**Given data:**
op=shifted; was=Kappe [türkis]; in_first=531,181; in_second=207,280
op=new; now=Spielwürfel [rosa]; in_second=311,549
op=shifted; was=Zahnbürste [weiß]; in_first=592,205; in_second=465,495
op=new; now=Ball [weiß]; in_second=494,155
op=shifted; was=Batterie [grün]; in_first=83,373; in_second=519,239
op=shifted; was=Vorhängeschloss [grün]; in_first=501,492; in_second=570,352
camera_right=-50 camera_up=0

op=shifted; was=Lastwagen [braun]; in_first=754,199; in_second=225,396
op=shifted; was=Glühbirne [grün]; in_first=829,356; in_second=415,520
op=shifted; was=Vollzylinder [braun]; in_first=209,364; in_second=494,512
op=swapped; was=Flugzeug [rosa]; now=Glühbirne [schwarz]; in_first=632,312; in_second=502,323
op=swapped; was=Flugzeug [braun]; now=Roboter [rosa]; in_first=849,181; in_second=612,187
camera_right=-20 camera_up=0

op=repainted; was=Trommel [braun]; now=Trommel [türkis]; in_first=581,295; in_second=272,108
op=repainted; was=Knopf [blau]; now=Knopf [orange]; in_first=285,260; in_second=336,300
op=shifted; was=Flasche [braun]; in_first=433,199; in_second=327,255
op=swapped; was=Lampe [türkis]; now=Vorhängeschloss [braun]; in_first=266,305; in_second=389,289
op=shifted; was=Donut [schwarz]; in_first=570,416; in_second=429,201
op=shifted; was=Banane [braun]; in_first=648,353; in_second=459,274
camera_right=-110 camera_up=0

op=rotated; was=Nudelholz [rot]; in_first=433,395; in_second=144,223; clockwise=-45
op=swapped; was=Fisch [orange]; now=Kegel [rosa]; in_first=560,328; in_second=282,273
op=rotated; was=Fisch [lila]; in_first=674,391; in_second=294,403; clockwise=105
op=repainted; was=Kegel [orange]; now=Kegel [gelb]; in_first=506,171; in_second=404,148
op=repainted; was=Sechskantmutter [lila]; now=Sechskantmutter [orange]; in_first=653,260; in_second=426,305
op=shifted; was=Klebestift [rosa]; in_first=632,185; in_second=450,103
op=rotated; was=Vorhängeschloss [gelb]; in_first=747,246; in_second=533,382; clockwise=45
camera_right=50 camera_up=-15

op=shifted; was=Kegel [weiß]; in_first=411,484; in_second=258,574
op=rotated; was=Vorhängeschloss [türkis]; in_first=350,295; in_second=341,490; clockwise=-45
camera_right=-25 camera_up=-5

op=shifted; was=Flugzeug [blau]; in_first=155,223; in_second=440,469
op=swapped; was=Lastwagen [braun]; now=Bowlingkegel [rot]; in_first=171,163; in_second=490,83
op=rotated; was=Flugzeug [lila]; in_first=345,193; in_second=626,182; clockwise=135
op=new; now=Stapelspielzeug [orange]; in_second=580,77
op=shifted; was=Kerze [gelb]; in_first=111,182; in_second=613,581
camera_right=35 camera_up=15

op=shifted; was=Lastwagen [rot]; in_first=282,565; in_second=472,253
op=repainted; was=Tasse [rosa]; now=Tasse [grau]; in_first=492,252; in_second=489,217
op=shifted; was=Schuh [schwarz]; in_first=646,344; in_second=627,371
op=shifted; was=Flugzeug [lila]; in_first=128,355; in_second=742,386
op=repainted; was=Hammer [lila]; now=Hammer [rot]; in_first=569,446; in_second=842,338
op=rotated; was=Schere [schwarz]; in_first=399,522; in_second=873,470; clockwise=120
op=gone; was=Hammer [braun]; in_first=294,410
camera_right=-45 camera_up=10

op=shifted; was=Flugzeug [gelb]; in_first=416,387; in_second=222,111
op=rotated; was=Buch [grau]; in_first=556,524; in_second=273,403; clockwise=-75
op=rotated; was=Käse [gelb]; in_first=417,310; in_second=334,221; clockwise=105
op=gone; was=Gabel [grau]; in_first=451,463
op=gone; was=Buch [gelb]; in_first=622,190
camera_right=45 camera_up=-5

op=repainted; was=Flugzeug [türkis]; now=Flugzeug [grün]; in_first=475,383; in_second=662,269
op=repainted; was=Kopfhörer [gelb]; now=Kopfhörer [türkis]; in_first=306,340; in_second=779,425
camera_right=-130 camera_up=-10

**Task goal:**
Can you repeat, word for word, every line above from the one containing "op=new; now=Ball [weiß]; in_second=494,155" down to the one containing "op=shifted; was=Vorhängeschloss [grün];", including both?

**Your response:**
op=new; now=Ball [weiß]; in_second=494,155
op=shifted; was=Batterie [grün]; in_first=83,373; in_second=519,239
op=shifted; was=Vorhängeschloss [grün]; in_first=501,492; in_second=570,352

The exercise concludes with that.